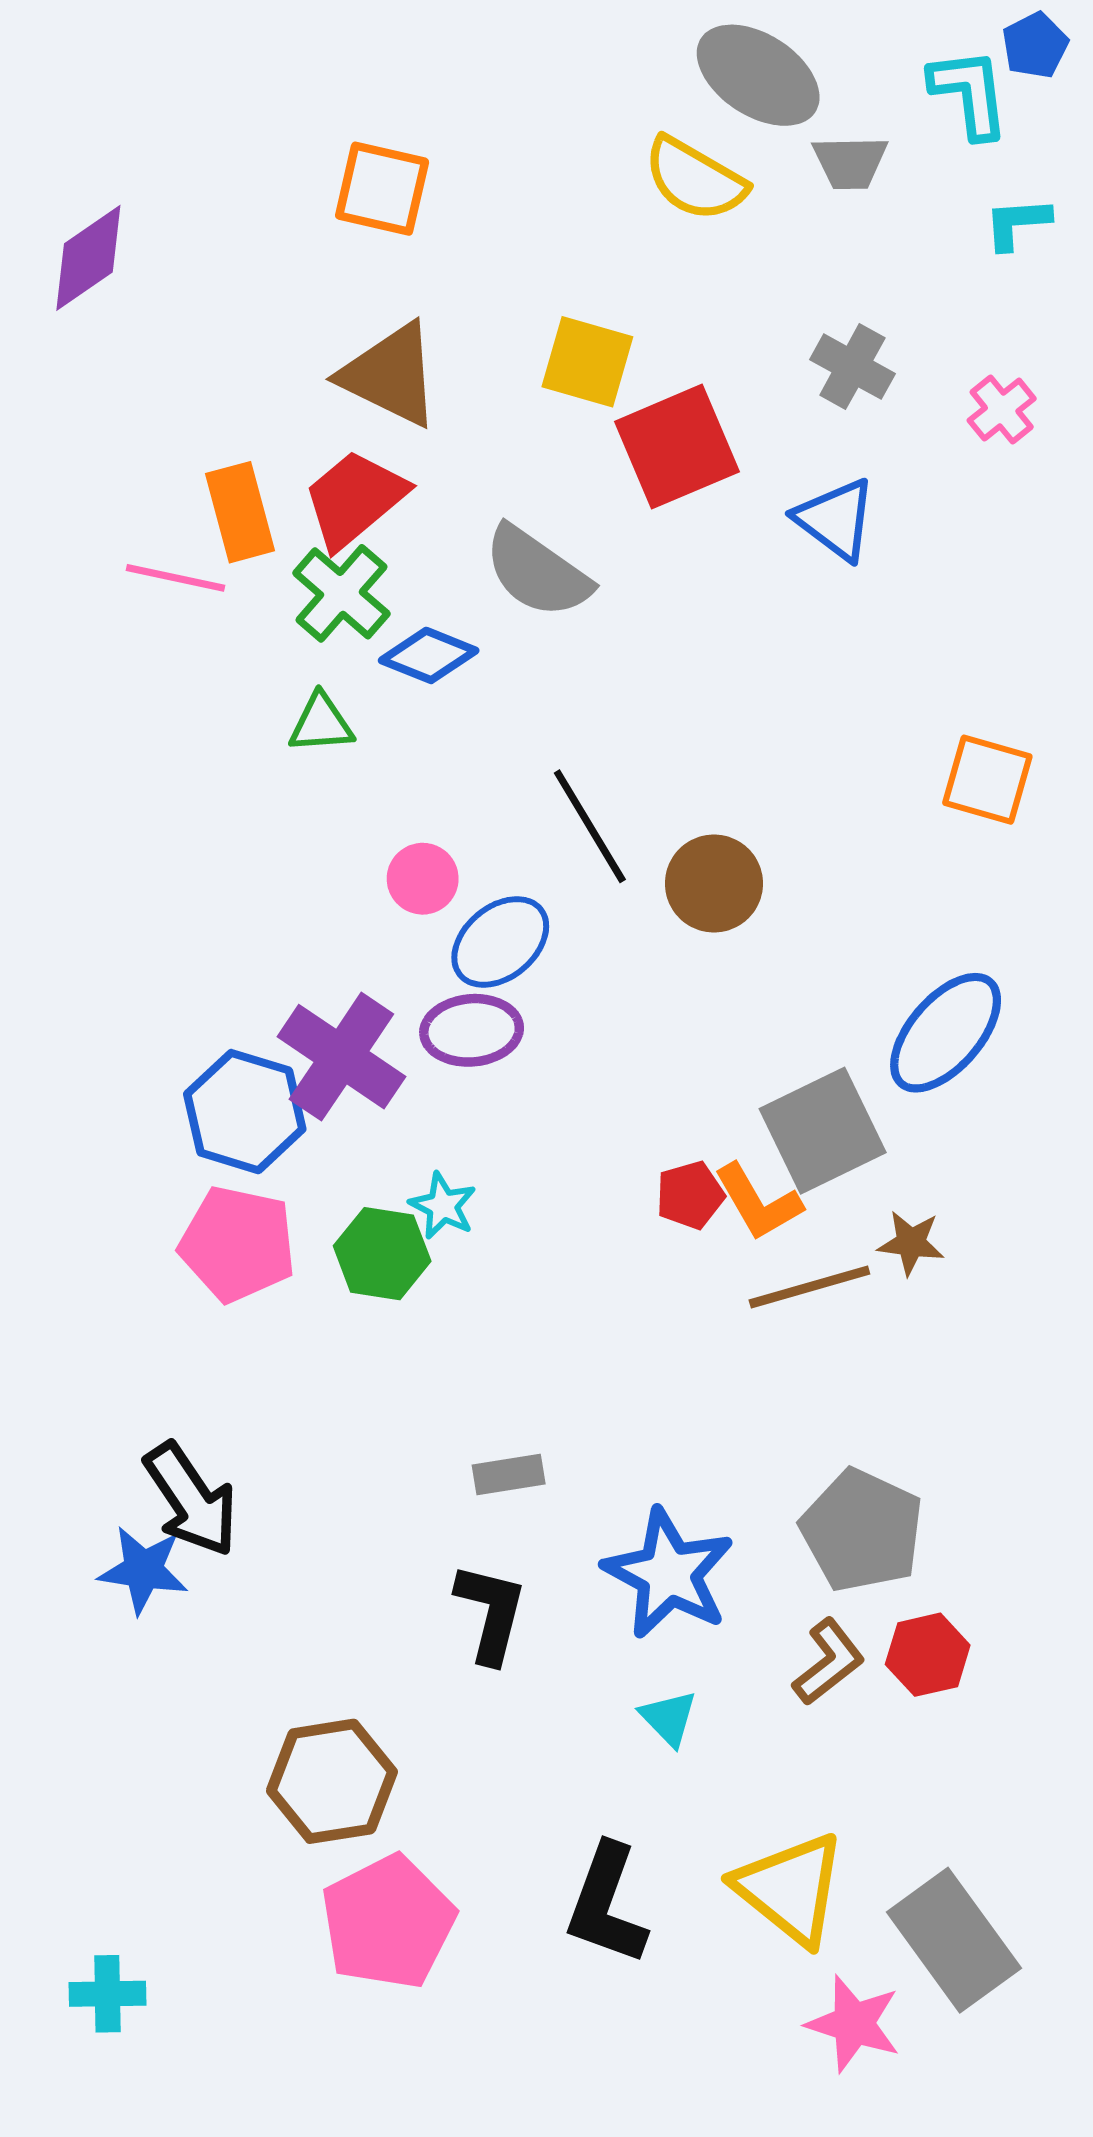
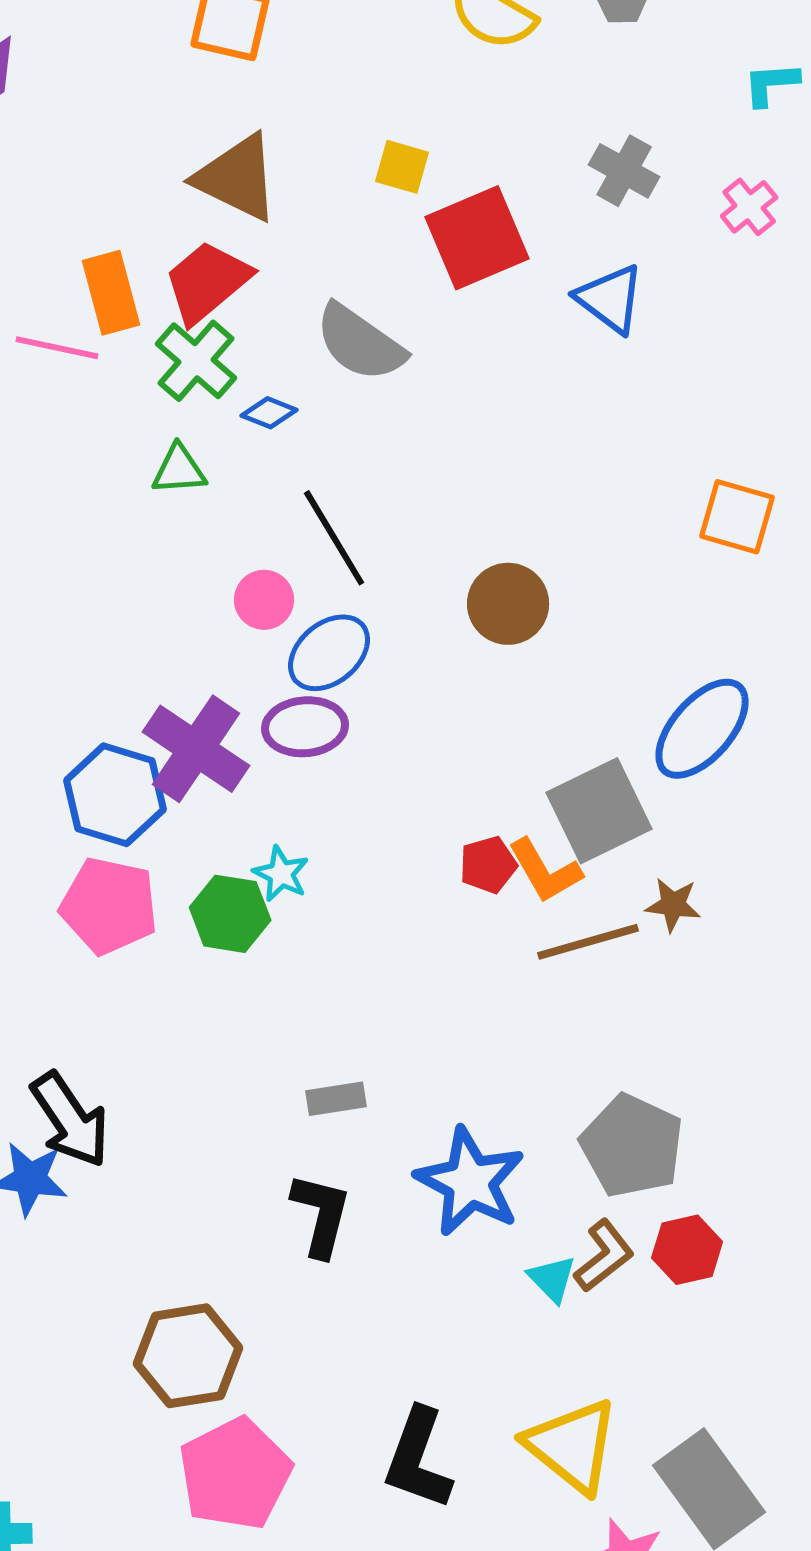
cyan L-shape: (1017, 223) -> (771, 84), moved
yellow square: (587, 362) -> (402, 167), size x0.7
blue diamond: (429, 655) -> (269, 413), size x0.7
black line: (590, 826) -> (334, 538), moved
cyan triangle: (669, 1718) -> (552, 1279), moved

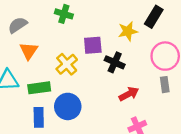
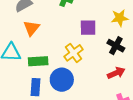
black cross: (115, 62) -> (116, 46), moved
yellow cross: (67, 64) -> (73, 53), moved

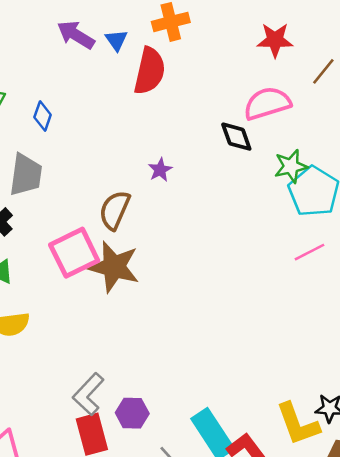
****
-- WHAT NEEDS TO BE DONE --
Please copy the data above exactly, omitting the pictures.

-- RESULT OF THIS TASK --
cyan L-shape: (1017, 223) -> (771, 84), moved
yellow square: (587, 362) -> (402, 167), size x0.7
blue diamond: (429, 655) -> (269, 413), size x0.7
black line: (590, 826) -> (334, 538), moved
cyan triangle: (669, 1718) -> (552, 1279), moved

black cross: (115, 62) -> (116, 46), moved
yellow cross: (67, 64) -> (73, 53), moved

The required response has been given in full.